■ To be done
Rename "yellow arrow" to "amber arrow" throughout the records from their beginning through the line containing "green hexagon: rotated 15 degrees counterclockwise", and reproduce only those lines with nothing else altered.

-- START OF Given data --

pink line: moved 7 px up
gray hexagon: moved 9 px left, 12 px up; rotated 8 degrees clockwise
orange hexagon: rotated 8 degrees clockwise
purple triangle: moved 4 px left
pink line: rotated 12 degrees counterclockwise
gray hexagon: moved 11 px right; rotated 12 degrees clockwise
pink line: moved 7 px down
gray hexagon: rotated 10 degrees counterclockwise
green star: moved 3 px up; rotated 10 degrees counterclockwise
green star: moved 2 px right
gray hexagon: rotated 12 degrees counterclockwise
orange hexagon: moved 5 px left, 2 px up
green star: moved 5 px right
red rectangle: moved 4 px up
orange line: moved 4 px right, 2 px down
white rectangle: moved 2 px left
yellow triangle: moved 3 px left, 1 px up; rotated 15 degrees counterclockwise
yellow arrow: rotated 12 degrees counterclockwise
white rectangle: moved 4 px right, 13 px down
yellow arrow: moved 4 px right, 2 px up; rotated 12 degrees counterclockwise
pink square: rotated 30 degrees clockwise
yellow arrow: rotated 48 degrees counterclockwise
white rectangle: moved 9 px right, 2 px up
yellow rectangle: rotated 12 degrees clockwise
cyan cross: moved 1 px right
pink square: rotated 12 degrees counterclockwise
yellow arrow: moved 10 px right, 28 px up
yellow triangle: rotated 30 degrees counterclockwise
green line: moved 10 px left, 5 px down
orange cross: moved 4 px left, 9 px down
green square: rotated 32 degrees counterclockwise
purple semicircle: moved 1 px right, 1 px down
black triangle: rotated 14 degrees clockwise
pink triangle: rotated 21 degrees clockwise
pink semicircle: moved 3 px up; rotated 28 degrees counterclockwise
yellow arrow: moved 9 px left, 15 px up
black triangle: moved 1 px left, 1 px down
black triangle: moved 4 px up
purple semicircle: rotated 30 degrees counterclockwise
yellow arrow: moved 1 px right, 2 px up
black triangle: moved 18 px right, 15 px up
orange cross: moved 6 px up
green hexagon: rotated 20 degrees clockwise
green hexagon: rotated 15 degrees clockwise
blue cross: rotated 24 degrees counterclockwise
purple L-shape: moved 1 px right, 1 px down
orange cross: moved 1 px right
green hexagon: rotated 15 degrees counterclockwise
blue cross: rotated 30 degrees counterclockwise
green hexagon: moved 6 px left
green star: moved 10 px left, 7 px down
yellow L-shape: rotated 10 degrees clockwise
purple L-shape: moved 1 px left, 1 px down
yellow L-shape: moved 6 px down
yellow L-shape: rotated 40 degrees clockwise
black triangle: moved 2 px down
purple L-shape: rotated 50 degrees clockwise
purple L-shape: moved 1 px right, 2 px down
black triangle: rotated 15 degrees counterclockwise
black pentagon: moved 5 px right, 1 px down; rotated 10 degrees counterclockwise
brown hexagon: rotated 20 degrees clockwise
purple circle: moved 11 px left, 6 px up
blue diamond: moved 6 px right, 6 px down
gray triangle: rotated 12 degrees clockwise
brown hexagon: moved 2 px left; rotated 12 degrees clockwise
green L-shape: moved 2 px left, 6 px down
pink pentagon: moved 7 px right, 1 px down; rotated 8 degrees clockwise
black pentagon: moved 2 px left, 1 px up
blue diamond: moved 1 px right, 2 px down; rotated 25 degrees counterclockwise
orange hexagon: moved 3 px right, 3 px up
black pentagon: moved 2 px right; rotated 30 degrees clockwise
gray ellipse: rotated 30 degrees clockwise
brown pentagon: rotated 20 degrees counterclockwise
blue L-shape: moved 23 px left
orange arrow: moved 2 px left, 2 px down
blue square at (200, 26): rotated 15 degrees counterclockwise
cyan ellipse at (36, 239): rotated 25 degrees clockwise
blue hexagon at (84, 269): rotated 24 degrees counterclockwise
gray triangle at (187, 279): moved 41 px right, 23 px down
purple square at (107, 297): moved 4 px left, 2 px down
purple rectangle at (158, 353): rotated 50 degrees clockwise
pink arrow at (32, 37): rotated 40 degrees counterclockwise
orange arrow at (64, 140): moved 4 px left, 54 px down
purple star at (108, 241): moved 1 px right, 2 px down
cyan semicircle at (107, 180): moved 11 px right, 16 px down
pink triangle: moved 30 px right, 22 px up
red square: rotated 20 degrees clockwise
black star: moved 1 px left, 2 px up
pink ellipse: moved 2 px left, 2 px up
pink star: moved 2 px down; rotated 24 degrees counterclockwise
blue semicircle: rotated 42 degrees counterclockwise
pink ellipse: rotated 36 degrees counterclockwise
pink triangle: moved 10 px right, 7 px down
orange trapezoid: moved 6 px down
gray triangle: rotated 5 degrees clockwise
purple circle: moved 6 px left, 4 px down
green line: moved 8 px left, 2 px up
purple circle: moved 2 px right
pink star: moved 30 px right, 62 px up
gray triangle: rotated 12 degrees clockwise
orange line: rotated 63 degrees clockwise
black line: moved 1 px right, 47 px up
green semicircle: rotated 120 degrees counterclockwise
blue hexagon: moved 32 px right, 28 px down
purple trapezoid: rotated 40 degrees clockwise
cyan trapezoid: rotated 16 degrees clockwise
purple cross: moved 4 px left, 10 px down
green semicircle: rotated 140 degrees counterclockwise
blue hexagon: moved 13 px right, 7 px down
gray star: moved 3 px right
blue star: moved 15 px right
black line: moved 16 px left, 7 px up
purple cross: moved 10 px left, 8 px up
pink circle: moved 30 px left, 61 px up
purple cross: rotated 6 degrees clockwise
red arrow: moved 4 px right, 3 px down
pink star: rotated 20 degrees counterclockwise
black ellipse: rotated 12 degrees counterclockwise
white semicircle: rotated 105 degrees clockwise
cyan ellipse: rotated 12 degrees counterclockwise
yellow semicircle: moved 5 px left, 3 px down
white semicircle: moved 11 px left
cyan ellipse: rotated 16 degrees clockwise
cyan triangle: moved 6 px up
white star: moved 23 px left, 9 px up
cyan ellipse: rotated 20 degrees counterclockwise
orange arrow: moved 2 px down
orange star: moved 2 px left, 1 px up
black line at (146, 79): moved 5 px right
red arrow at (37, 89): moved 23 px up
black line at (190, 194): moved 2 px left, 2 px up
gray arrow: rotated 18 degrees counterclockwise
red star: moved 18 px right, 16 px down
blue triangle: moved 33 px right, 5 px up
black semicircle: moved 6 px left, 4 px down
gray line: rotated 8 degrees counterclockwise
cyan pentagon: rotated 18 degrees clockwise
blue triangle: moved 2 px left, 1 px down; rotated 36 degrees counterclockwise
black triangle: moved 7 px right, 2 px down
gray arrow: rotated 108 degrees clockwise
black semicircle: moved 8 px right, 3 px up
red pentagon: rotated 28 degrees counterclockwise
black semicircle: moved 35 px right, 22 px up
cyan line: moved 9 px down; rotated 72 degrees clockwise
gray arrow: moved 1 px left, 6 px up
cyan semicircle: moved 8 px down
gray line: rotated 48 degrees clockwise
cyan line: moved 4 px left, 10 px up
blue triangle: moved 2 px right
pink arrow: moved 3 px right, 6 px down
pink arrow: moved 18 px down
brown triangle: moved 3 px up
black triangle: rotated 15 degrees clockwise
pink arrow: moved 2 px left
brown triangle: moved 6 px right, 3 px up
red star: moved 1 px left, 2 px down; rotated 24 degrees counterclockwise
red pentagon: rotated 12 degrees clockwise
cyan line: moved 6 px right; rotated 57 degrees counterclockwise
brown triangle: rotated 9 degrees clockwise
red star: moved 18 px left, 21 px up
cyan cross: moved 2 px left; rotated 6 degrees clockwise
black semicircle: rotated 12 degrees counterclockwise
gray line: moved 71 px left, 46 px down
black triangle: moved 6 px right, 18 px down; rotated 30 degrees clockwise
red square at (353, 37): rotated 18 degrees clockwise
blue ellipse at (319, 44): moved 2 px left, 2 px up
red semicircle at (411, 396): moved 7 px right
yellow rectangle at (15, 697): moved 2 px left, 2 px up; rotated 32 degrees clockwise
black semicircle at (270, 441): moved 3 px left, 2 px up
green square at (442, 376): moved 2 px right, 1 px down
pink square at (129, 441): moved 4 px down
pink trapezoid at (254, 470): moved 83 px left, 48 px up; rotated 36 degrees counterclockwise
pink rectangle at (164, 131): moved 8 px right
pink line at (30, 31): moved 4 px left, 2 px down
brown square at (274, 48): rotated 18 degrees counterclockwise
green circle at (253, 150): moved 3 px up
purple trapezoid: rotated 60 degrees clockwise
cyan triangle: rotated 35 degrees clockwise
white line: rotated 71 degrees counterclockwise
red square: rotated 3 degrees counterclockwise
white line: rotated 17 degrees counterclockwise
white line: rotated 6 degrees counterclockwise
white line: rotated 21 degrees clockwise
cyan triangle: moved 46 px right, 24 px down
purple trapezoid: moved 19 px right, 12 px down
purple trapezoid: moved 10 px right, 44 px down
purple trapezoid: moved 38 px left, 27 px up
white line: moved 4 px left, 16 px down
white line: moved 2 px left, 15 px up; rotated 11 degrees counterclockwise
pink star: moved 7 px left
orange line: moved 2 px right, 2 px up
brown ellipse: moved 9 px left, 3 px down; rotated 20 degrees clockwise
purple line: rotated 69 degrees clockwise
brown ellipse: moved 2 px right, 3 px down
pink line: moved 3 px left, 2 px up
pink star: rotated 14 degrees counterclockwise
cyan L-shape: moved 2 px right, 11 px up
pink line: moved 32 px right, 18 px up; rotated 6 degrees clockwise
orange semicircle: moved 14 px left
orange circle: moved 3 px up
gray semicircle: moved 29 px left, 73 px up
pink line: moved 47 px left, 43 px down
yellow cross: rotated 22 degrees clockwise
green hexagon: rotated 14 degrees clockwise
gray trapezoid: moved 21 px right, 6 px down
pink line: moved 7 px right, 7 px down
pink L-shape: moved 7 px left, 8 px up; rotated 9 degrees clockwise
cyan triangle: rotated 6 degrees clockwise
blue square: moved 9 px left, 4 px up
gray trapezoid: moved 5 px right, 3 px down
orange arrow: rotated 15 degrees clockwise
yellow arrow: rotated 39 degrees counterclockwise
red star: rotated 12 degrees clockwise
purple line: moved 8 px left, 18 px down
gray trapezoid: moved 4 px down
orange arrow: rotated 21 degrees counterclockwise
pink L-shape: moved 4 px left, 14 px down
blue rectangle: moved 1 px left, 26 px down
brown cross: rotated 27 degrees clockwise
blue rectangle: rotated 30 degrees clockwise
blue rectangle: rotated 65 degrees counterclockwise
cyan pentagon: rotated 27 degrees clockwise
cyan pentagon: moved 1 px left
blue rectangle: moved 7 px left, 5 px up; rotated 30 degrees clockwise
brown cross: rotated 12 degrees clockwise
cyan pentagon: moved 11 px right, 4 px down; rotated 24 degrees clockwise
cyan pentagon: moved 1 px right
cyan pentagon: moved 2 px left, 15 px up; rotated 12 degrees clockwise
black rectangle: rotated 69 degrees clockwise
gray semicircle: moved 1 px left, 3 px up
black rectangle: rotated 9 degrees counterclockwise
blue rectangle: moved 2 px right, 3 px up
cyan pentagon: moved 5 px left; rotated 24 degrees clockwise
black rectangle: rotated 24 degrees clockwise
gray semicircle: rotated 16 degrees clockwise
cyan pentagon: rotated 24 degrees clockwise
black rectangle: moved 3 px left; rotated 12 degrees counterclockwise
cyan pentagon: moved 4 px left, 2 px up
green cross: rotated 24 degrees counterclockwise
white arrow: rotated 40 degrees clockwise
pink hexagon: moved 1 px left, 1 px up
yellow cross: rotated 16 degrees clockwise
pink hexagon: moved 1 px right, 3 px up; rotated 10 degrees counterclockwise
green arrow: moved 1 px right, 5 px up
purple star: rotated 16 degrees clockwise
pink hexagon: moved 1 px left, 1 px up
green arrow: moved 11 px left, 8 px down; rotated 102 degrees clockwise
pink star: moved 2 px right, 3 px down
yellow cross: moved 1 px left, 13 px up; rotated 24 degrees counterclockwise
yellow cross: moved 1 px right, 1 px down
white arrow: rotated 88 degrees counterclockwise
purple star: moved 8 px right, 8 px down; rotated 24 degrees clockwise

-- END OF Given data --

■ The result
pink line: moved 7 px up
gray hexagon: moved 9 px left, 12 px up; rotated 8 degrees clockwise
orange hexagon: rotated 8 degrees clockwise
purple triangle: moved 4 px left
pink line: rotated 12 degrees counterclockwise
gray hexagon: moved 11 px right; rotated 12 degrees clockwise
pink line: moved 7 px down
gray hexagon: rotated 10 degrees counterclockwise
green star: moved 3 px up; rotated 10 degrees counterclockwise
green star: moved 2 px right
gray hexagon: rotated 12 degrees counterclockwise
orange hexagon: moved 5 px left, 2 px up
green star: moved 5 px right
red rectangle: moved 4 px up
orange line: moved 4 px right, 2 px down
white rectangle: moved 2 px left
yellow triangle: moved 3 px left, 1 px up; rotated 15 degrees counterclockwise
amber arrow: rotated 12 degrees counterclockwise
white rectangle: moved 4 px right, 13 px down
amber arrow: moved 4 px right, 2 px up; rotated 12 degrees counterclockwise
pink square: rotated 30 degrees clockwise
amber arrow: rotated 48 degrees counterclockwise
white rectangle: moved 9 px right, 2 px up
yellow rectangle: rotated 12 degrees clockwise
cyan cross: moved 1 px right
pink square: rotated 12 degrees counterclockwise
amber arrow: moved 10 px right, 28 px up
yellow triangle: rotated 30 degrees counterclockwise
green line: moved 10 px left, 5 px down
orange cross: moved 4 px left, 9 px down
green square: rotated 32 degrees counterclockwise
purple semicircle: moved 1 px right, 1 px down
black triangle: rotated 14 degrees clockwise
pink triangle: rotated 21 degrees clockwise
pink semicircle: moved 3 px up; rotated 28 degrees counterclockwise
amber arrow: moved 9 px left, 15 px up
black triangle: moved 1 px left, 1 px down
black triangle: moved 4 px up
purple semicircle: rotated 30 degrees counterclockwise
amber arrow: moved 1 px right, 2 px up
black triangle: moved 18 px right, 15 px up
orange cross: moved 6 px up
green hexagon: rotated 20 degrees clockwise
green hexagon: rotated 15 degrees clockwise
blue cross: rotated 24 degrees counterclockwise
purple L-shape: moved 1 px right, 1 px down
orange cross: moved 1 px right
green hexagon: rotated 15 degrees counterclockwise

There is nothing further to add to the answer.